Listed entries START

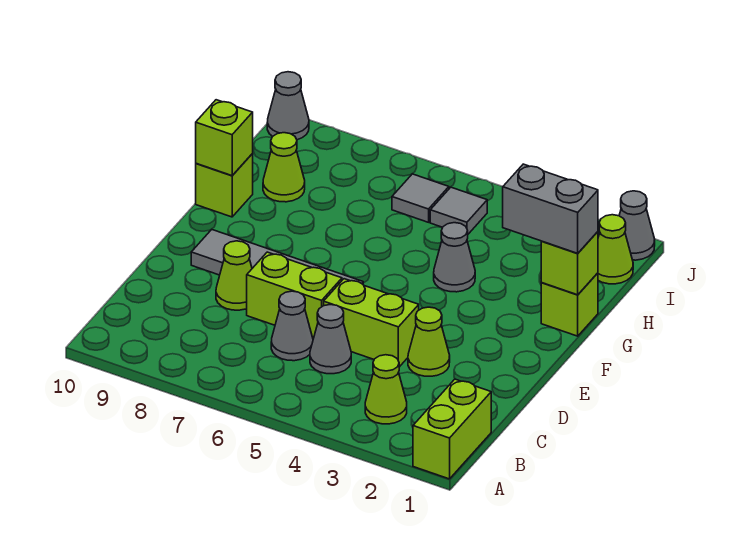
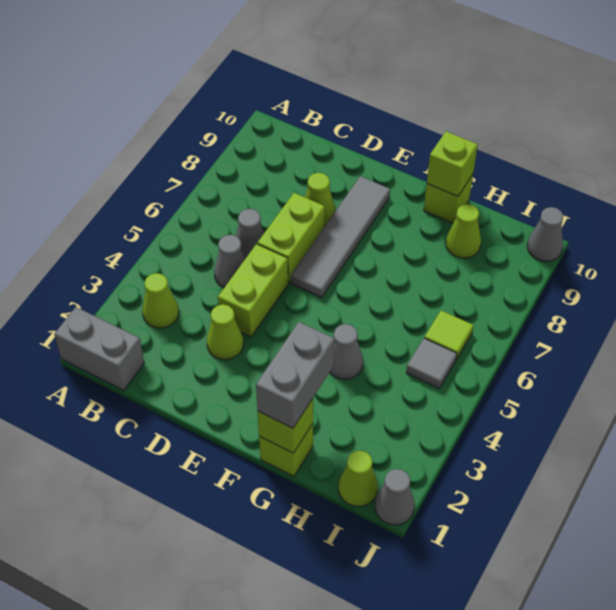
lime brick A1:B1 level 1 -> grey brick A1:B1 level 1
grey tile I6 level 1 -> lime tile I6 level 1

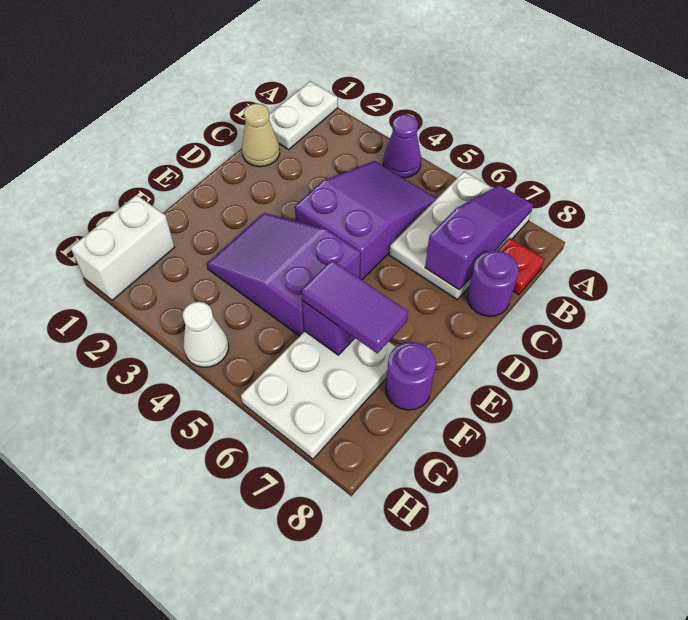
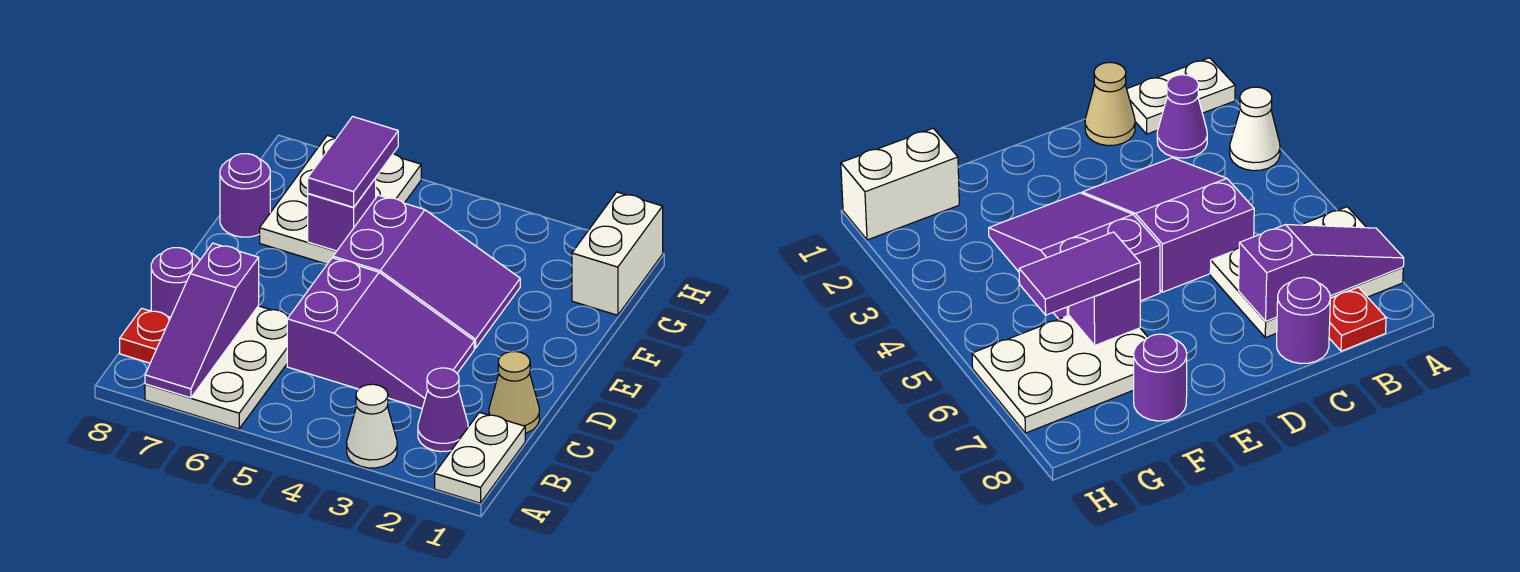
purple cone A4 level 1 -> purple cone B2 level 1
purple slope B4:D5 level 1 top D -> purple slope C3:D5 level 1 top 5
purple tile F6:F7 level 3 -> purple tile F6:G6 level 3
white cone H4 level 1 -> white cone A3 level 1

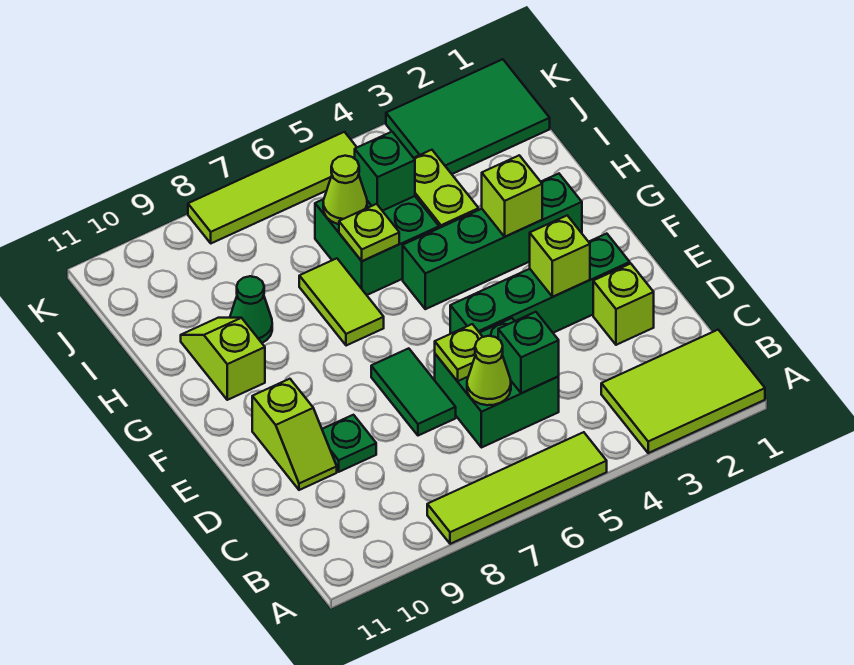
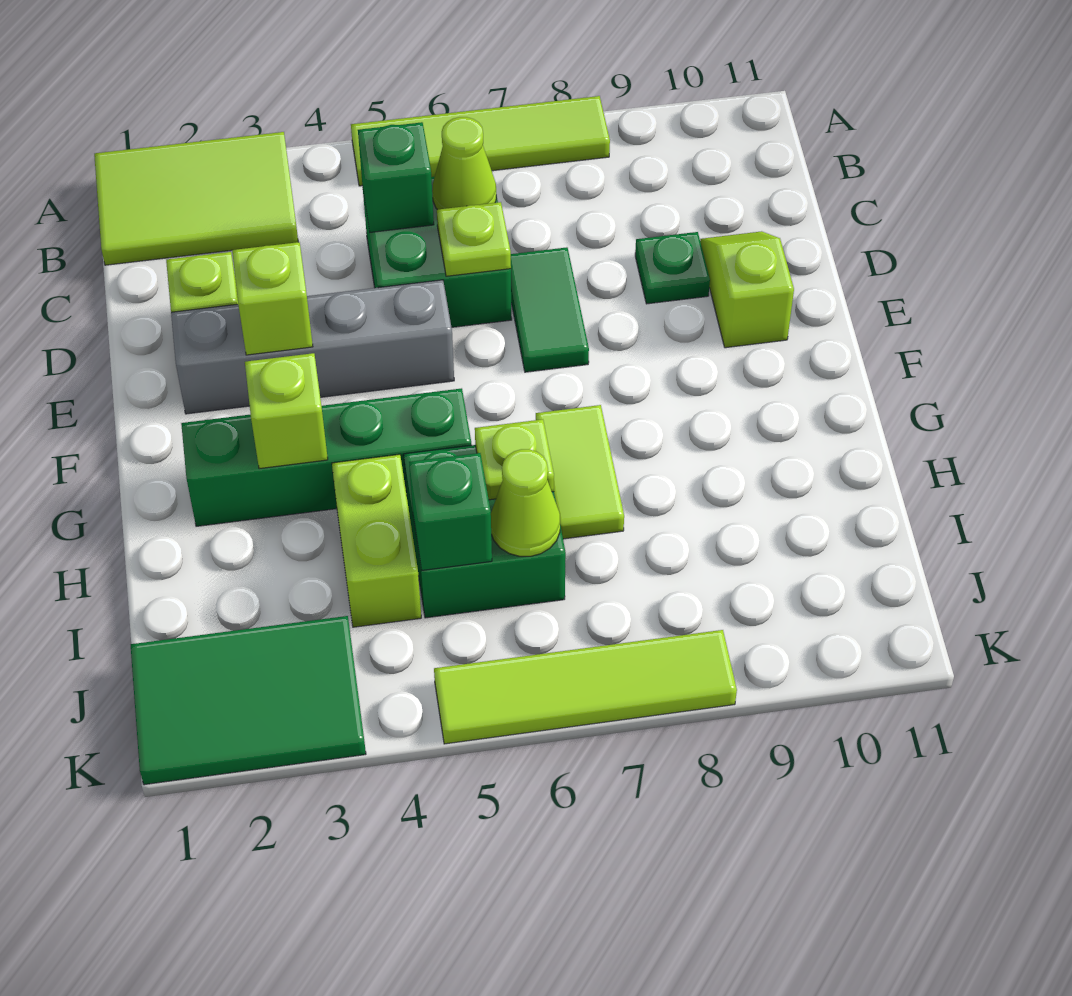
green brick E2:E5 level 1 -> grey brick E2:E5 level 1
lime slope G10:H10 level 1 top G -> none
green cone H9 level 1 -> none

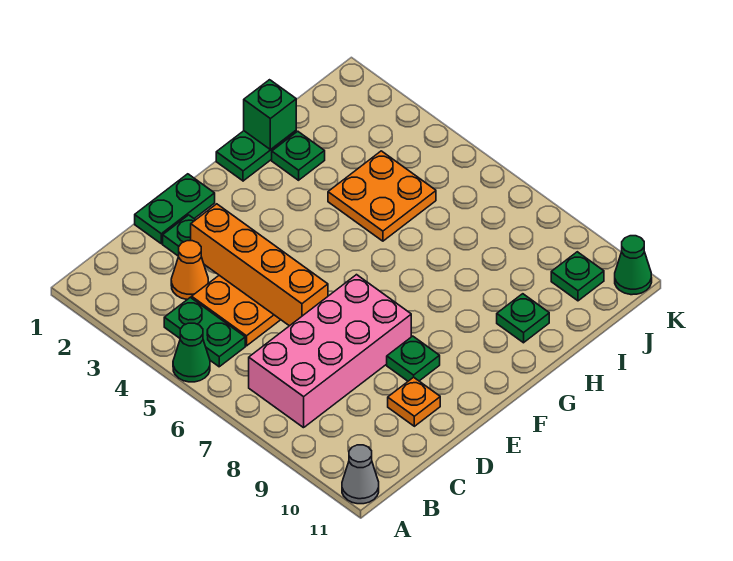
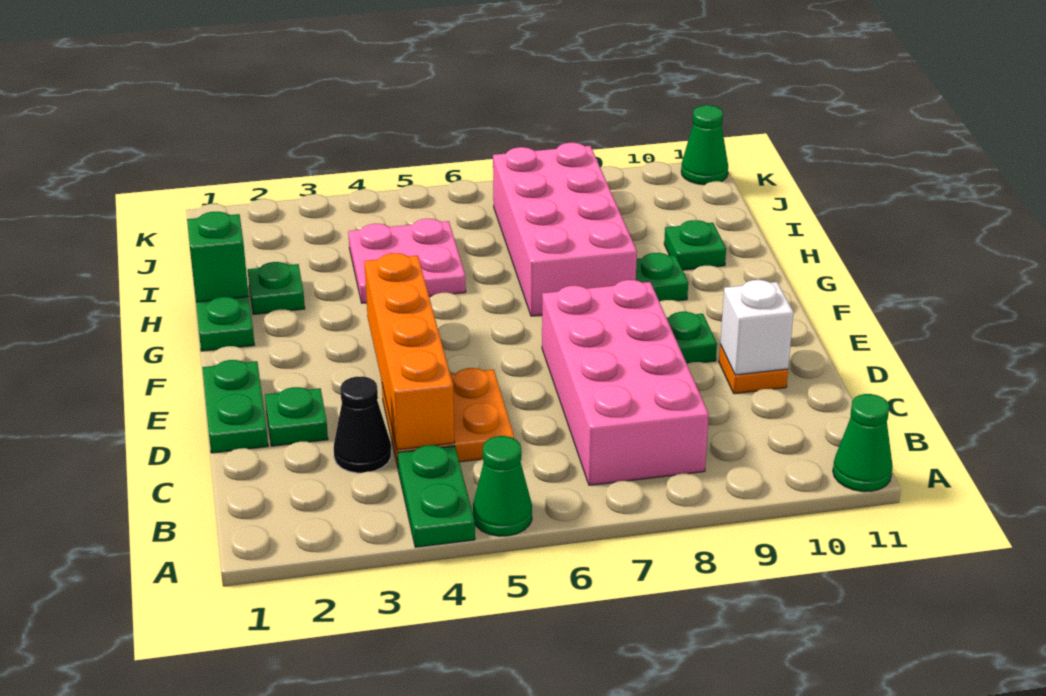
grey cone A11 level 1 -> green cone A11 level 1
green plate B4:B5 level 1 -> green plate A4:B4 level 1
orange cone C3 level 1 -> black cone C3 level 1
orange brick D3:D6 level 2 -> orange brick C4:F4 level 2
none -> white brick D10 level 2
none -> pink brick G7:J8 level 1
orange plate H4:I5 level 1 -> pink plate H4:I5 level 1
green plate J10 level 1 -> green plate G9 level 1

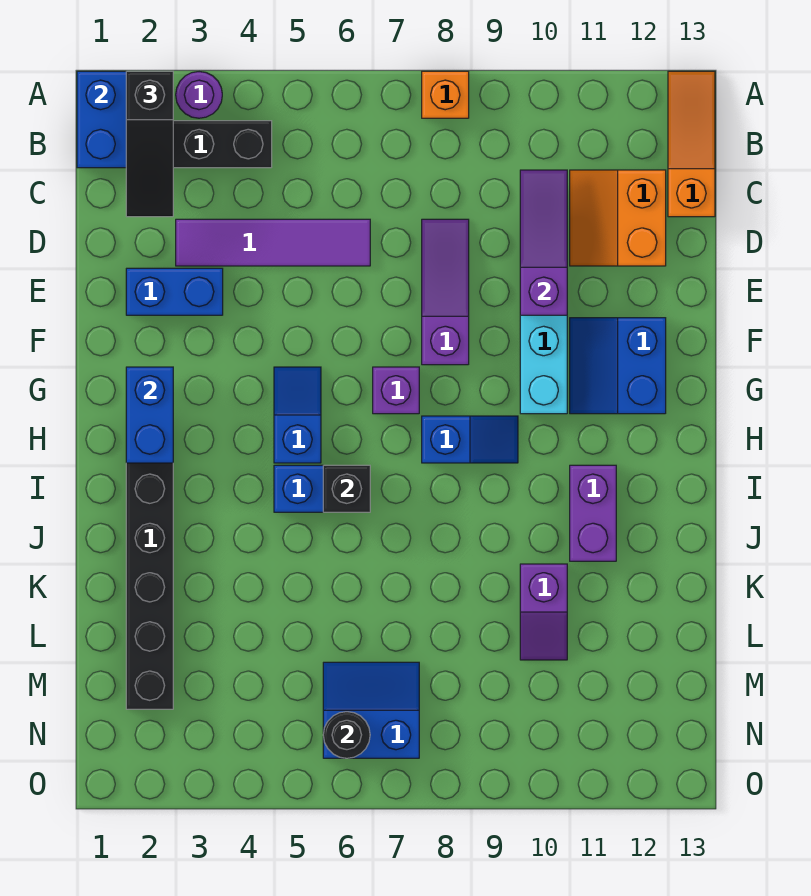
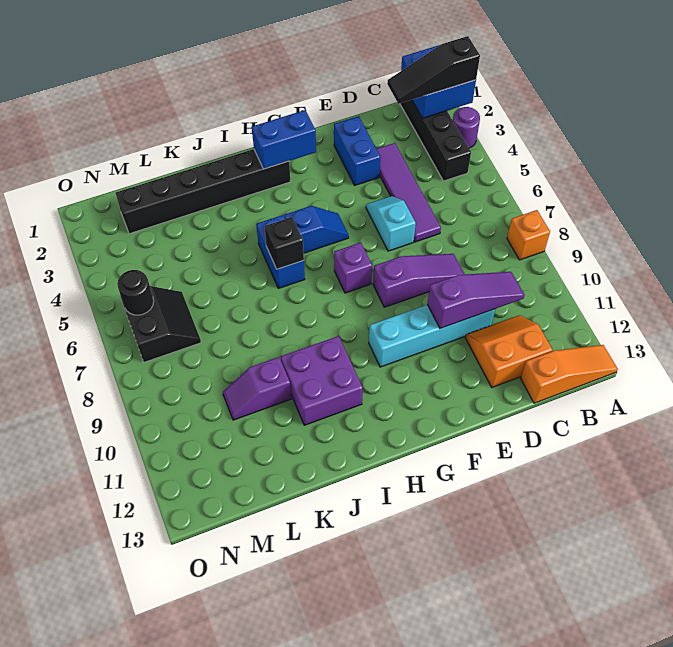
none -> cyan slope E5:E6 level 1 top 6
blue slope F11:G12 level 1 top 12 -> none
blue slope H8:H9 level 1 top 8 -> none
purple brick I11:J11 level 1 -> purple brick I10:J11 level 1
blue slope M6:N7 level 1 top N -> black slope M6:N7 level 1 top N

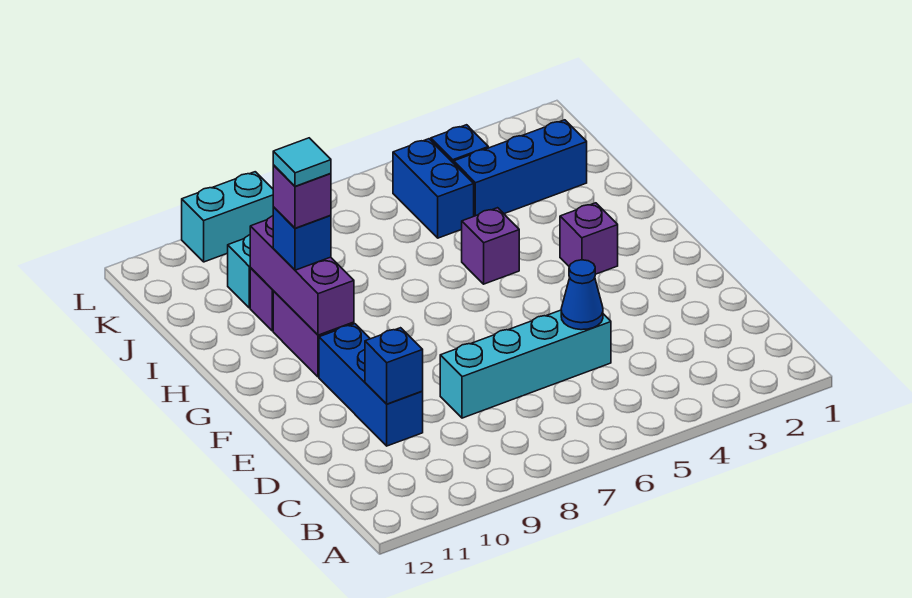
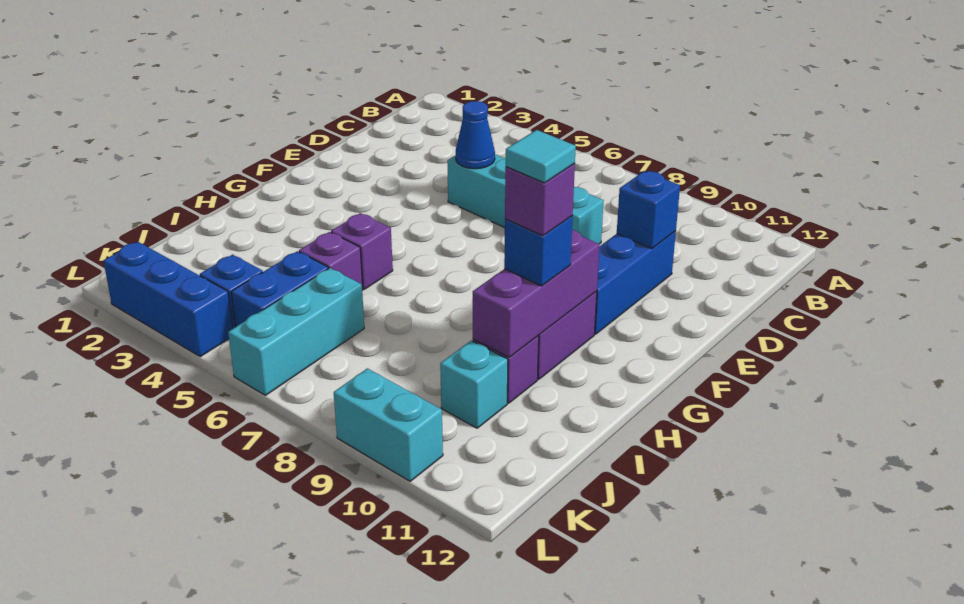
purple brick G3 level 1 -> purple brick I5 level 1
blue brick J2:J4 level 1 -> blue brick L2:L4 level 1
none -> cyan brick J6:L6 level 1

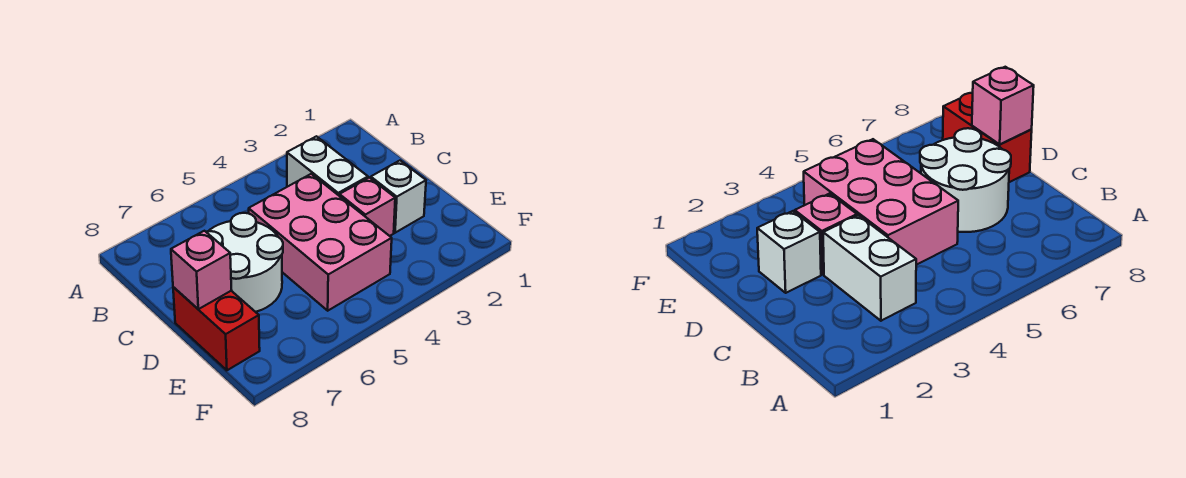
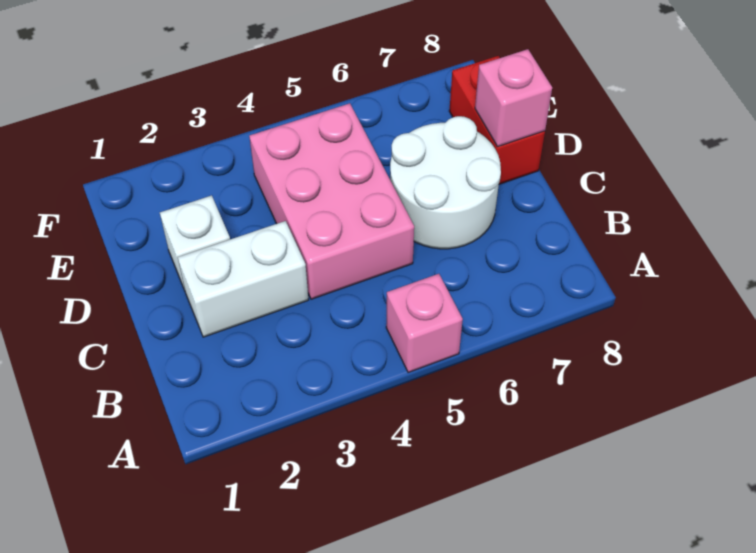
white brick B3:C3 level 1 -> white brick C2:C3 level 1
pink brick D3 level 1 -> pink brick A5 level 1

Listed entries END

*Activity*: The listing above must be restated word for word. Its pictures are to be left out.

*Solution*:
lime brick A1:B1 level 1 -> grey brick A1:B1 level 1
grey tile I6 level 1 -> lime tile I6 level 1

purple cone A4 level 1 -> purple cone B2 level 1
purple slope B4:D5 level 1 top D -> purple slope C3:D5 level 1 top 5
purple tile F6:F7 level 3 -> purple tile F6:G6 level 3
white cone H4 level 1 -> white cone A3 level 1

green brick E2:E5 level 1 -> grey brick E2:E5 level 1
lime slope G10:H10 level 1 top G -> none
green cone H9 level 1 -> none

grey cone A11 level 1 -> green cone A11 level 1
green plate B4:B5 level 1 -> green plate A4:B4 level 1
orange cone C3 level 1 -> black cone C3 level 1
orange brick D3:D6 level 2 -> orange brick C4:F4 level 2
none -> white brick D10 level 2
none -> pink brick G7:J8 level 1
orange plate H4:I5 level 1 -> pink plate H4:I5 level 1
green plate J10 level 1 -> green plate G9 level 1

none -> cyan slope E5:E6 level 1 top 6
blue slope F11:G12 level 1 top 12 -> none
blue slope H8:H9 level 1 top 8 -> none
purple brick I11:J11 level 1 -> purple brick I10:J11 level 1
blue slope M6:N7 level 1 top N -> black slope M6:N7 level 1 top N

purple brick G3 level 1 -> purple brick I5 level 1
blue brick J2:J4 level 1 -> blue brick L2:L4 level 1
none -> cyan brick J6:L6 level 1

white brick B3:C3 level 1 -> white brick C2:C3 level 1
pink brick D3 level 1 -> pink brick A5 level 1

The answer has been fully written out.